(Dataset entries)
::::::
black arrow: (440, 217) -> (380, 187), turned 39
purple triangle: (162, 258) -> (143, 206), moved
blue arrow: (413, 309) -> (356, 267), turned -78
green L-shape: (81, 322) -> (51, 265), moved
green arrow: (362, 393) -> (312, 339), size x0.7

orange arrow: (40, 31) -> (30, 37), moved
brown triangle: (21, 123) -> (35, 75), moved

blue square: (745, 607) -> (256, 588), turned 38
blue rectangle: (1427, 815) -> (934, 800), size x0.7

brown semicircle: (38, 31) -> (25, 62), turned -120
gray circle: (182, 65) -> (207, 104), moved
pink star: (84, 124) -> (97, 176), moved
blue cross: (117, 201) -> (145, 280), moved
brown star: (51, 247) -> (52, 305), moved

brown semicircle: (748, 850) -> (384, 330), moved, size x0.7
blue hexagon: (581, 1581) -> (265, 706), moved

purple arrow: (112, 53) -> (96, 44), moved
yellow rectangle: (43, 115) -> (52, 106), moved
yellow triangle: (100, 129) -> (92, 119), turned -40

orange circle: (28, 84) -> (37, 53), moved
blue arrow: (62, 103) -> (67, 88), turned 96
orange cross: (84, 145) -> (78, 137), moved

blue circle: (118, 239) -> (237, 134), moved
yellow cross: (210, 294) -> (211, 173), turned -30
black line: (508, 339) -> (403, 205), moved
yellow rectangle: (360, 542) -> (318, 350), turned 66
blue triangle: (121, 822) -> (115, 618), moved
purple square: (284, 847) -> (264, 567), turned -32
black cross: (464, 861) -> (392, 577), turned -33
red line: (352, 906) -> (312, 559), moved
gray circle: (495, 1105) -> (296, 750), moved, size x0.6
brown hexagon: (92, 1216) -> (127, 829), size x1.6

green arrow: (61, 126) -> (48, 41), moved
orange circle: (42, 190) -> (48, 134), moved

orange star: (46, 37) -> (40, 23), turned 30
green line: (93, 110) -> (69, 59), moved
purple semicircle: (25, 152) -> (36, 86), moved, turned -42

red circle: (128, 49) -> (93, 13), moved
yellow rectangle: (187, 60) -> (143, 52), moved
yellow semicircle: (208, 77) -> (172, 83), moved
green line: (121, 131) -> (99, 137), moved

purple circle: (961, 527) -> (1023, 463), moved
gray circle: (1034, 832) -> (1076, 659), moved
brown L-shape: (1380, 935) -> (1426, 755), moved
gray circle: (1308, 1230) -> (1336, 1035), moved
::::::
**Work instructions**
An exact repeat of the lines from the one containing "brown hexagon: (92, 1216)" through the final line of the entries is the whole answer.

**Your response**
brown hexagon: (92, 1216) -> (127, 829), size x1.6

green arrow: (61, 126) -> (48, 41), moved
orange circle: (42, 190) -> (48, 134), moved

orange star: (46, 37) -> (40, 23), turned 30
green line: (93, 110) -> (69, 59), moved
purple semicircle: (25, 152) -> (36, 86), moved, turned -42

red circle: (128, 49) -> (93, 13), moved
yellow rectangle: (187, 60) -> (143, 52), moved
yellow semicircle: (208, 77) -> (172, 83), moved
green line: (121, 131) -> (99, 137), moved

purple circle: (961, 527) -> (1023, 463), moved
gray circle: (1034, 832) -> (1076, 659), moved
brown L-shape: (1380, 935) -> (1426, 755), moved
gray circle: (1308, 1230) -> (1336, 1035), moved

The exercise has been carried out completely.